Start of Source data
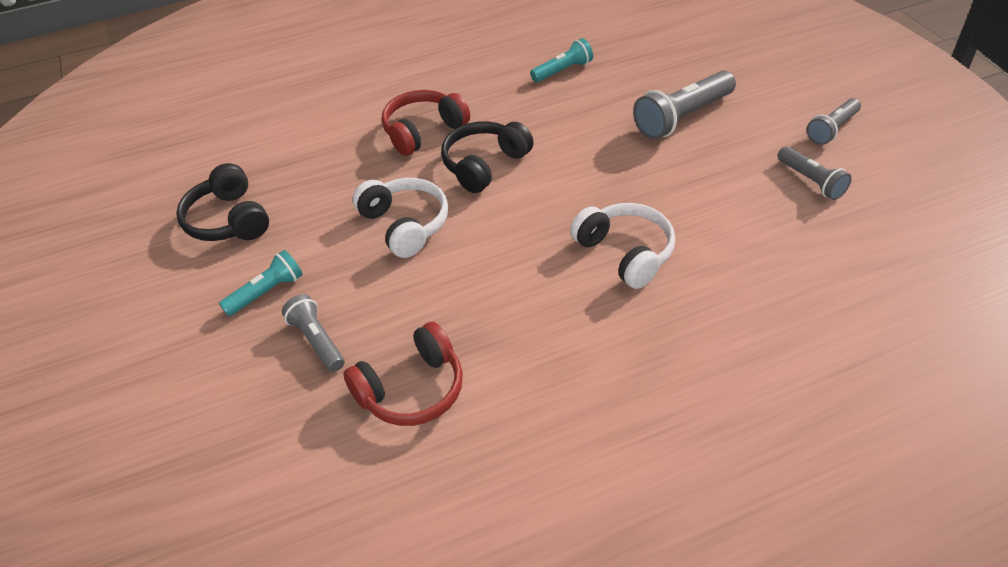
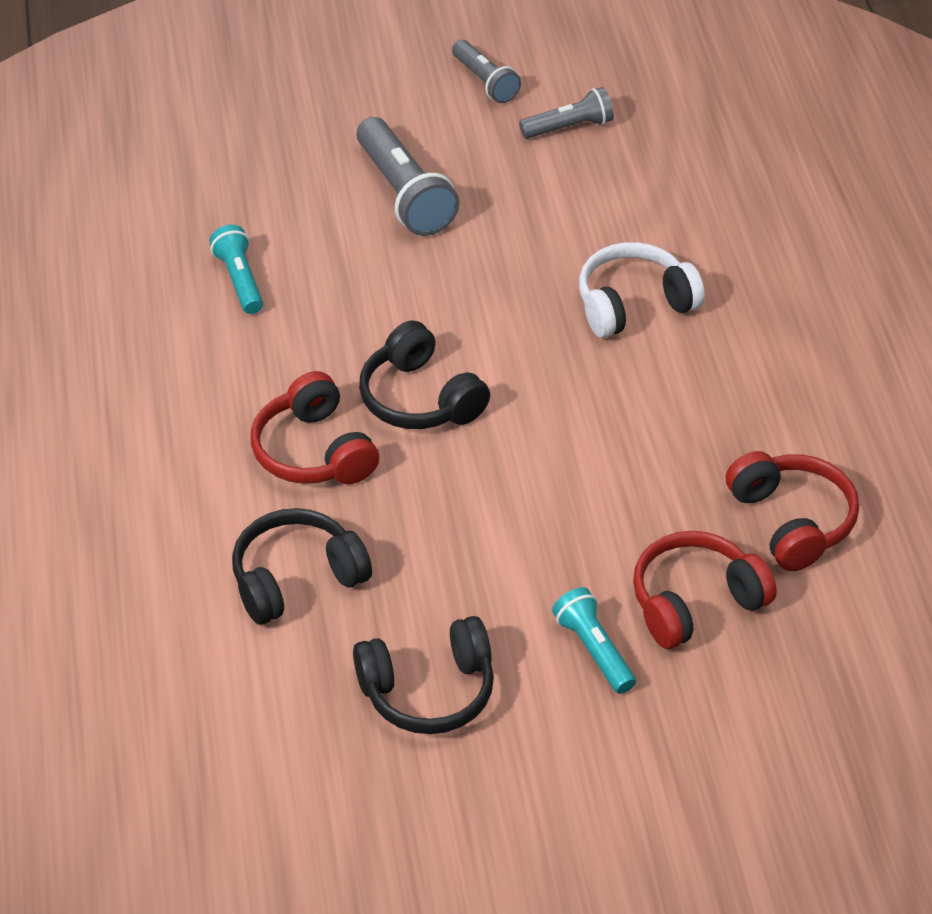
camera: 80 degrees left, 0 degrees up
grey flashlight [282,294,345,372] -> red headphones [633,531,777,649]
white headphones [353,178,448,258] -> none
none -> black headphones [232,508,372,625]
End of Source data
**Problem requirements:**
State the number of lines of the preceding material in which the word "headphones" is found, and nothing more.

**Response to this task:**
3